_Data:_
- - - -
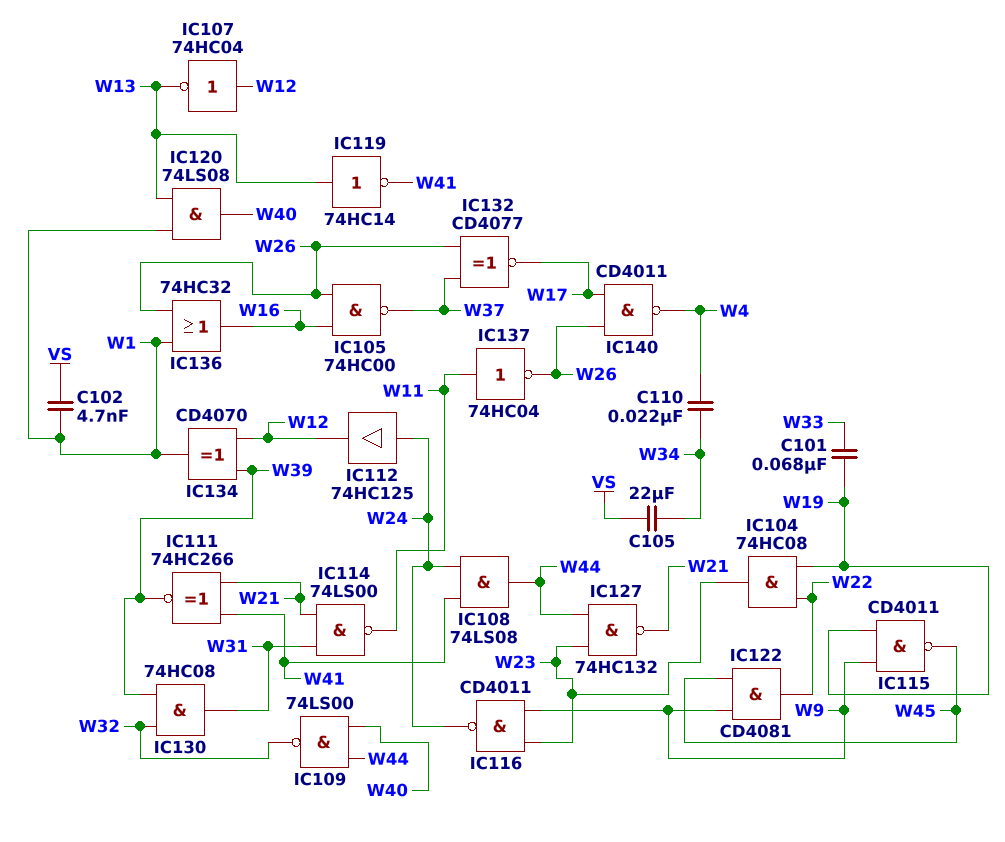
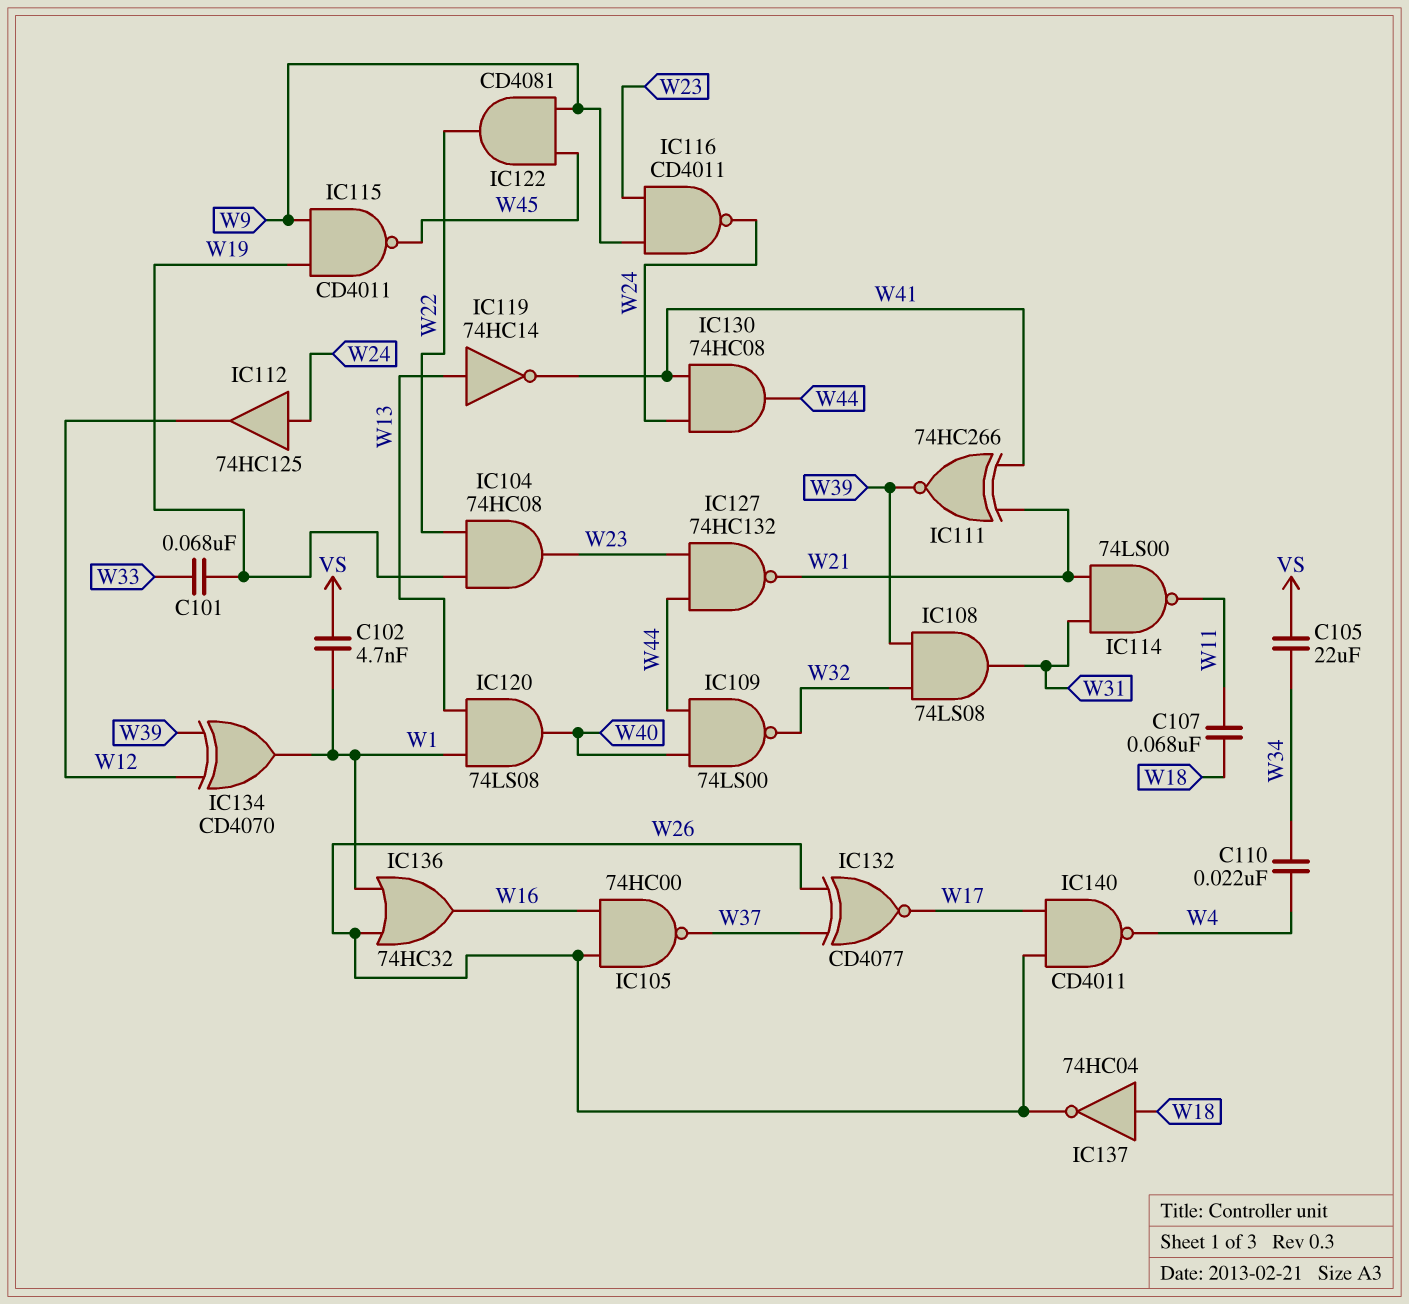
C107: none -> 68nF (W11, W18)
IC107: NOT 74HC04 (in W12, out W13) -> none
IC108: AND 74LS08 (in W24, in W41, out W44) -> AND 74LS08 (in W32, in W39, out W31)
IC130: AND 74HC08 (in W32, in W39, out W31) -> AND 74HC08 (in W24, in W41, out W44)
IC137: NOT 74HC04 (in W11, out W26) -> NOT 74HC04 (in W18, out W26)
- - - -
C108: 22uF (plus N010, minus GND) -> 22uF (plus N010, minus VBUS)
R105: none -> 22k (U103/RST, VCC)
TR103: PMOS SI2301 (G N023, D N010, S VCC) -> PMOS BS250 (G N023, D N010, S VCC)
- - - -
_Exercise prompt:_ For each line above that carries the word "none", copy it out.

_Result:_
C107: none -> 68nF (W11, W18)
IC107: NOT 74HC04 (in W12, out W13) -> none
R105: none -> 22k (U103/RST, VCC)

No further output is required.